* **YOUR ASSIGNMENT**: The answer should be the records below, word for word, with every image left out.

* **DATASET RECORDS**:
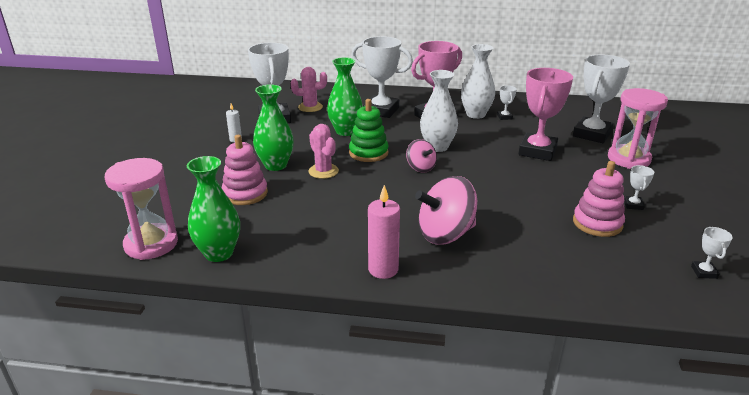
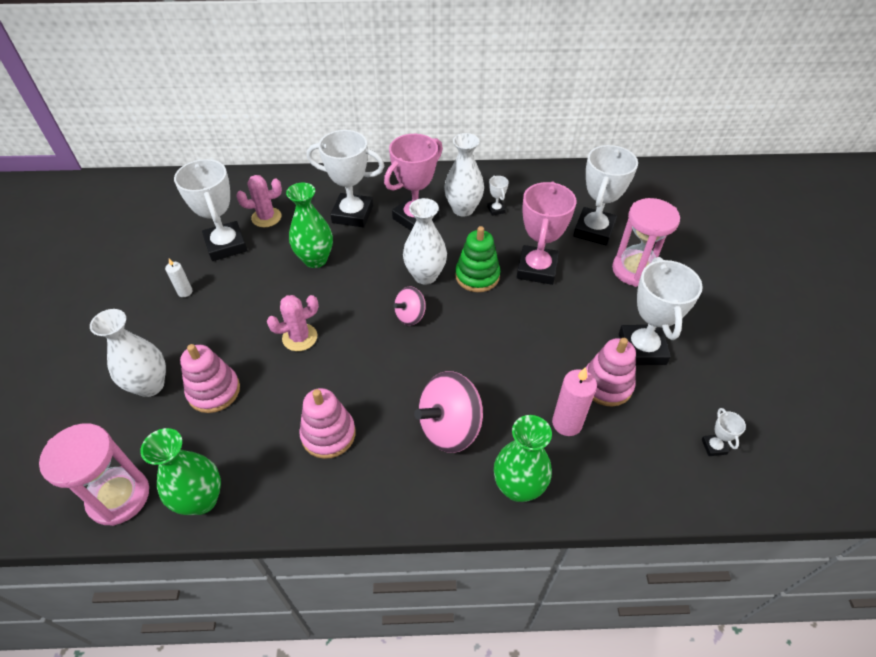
camera: 10 degrees left, 20 degrees up
(194, 186) = (150, 385): none -> white vase
(275, 165) = (241, 334): green vase -> green vase (518, 487)
(323, 171) = (300, 337): pink cactus -> pink cactus turned 75 degrees counterclockwise
(336, 227) = (328, 434): none -> pink stacking toy
(368, 153) = (347, 296): green stacking toy -> green stacking toy (477, 276)
(383, 269) = (389, 497): pink candle -> pink candle (567, 423)
(420, 168) = (410, 316): pink spinning top -> pink spinning top turned 90 degrees clockwise
(633, 205) = (642, 349): white trophy -> white trophy, size x2.34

* **TASK OUTPUT**:
camera: 10 degrees left, 20 degrees up
(194, 186) = (150, 385): none -> white vase
(275, 165) = (241, 334): green vase -> green vase (518, 487)
(323, 171) = (300, 337): pink cactus -> pink cactus turned 75 degrees counterclockwise
(336, 227) = (328, 434): none -> pink stacking toy
(368, 153) = (347, 296): green stacking toy -> green stacking toy (477, 276)
(383, 269) = (389, 497): pink candle -> pink candle (567, 423)
(420, 168) = (410, 316): pink spinning top -> pink spinning top turned 90 degrees clockwise
(633, 205) = (642, 349): white trophy -> white trophy, size x2.34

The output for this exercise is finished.